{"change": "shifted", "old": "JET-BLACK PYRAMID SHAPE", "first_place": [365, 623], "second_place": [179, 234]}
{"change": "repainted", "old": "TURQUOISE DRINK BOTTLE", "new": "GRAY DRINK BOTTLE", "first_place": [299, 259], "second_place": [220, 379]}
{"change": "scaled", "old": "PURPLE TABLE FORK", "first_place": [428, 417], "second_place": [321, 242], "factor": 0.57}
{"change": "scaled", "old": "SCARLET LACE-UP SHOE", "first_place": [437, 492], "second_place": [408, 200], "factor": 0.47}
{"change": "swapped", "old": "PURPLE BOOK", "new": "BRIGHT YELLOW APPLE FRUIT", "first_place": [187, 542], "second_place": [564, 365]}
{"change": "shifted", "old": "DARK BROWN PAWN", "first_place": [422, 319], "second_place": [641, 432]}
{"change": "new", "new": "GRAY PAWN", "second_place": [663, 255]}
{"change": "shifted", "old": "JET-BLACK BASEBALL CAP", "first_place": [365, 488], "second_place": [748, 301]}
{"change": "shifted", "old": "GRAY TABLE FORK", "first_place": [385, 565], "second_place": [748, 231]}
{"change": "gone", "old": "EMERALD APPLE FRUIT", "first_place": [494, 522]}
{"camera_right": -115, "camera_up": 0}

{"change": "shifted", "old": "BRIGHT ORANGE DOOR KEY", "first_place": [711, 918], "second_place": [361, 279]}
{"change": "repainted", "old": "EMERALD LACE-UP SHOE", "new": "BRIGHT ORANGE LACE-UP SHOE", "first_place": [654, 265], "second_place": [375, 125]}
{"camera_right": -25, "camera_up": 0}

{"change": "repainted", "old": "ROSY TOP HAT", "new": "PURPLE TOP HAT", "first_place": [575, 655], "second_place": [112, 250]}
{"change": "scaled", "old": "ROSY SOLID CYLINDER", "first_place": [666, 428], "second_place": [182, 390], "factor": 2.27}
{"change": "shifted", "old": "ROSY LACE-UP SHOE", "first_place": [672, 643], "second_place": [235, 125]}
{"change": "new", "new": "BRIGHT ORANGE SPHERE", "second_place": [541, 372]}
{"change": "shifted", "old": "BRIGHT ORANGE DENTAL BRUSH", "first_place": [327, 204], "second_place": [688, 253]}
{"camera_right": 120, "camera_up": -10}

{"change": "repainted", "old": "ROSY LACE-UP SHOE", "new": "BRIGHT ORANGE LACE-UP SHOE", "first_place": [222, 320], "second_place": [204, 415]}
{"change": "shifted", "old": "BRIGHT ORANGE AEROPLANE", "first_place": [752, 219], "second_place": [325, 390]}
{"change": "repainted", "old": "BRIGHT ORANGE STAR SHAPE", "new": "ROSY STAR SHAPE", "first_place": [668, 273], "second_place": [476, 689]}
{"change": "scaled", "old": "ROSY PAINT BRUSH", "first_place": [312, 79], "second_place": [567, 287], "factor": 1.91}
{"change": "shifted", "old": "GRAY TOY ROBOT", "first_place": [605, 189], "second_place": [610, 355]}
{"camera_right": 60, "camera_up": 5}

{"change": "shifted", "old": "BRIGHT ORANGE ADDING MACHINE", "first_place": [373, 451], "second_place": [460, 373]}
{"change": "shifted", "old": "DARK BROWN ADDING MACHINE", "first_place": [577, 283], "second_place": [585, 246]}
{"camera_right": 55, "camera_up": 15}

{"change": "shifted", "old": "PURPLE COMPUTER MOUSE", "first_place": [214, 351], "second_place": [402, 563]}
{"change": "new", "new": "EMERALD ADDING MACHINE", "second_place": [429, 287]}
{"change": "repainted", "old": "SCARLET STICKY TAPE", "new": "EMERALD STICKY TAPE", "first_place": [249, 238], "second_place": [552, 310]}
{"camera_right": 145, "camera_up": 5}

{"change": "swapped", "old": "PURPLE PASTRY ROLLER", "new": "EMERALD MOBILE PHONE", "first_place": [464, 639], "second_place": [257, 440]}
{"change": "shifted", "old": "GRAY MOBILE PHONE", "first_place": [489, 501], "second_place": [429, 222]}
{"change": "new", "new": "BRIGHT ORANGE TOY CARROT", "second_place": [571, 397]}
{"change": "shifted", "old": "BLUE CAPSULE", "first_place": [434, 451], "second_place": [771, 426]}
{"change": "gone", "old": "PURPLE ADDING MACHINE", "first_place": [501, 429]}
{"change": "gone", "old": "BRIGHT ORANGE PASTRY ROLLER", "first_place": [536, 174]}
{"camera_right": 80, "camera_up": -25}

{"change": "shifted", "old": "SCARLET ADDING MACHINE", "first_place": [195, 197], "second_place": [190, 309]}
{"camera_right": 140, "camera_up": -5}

*ASSIGNED TASK*
Your answer should be a single number: the count of lines in the listing that hold the word "BLACK".

*EXERCISE RESPONSE*
2